DESCRIPTION OF THE TASK: Nothing in the records may be left out or reworded; return them exactly.

MATERIAL FOR THE TASK:
──────
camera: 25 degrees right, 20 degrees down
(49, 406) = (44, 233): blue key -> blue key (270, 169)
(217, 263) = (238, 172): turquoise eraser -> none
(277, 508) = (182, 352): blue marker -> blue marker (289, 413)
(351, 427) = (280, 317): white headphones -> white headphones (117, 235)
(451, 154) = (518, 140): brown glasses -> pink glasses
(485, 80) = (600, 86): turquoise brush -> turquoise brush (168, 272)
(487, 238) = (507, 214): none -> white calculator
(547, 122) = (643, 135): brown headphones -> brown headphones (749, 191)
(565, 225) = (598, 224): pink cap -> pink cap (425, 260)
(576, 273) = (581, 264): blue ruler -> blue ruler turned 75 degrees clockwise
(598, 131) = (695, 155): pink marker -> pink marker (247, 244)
──────
SOLUTION TO THE PROBLEM:
camera: 25 degrees right, 20 degrees down
(49, 406) = (44, 233): blue key -> blue key (270, 169)
(217, 263) = (238, 172): turquoise eraser -> none
(277, 508) = (182, 352): blue marker -> blue marker (289, 413)
(351, 427) = (280, 317): white headphones -> white headphones (117, 235)
(451, 154) = (518, 140): brown glasses -> pink glasses
(485, 80) = (600, 86): turquoise brush -> turquoise brush (168, 272)
(487, 238) = (507, 214): none -> white calculator
(547, 122) = (643, 135): brown headphones -> brown headphones (749, 191)
(565, 225) = (598, 224): pink cap -> pink cap (425, 260)
(576, 273) = (581, 264): blue ruler -> blue ruler turned 75 degrees clockwise
(598, 131) = (695, 155): pink marker -> pink marker (247, 244)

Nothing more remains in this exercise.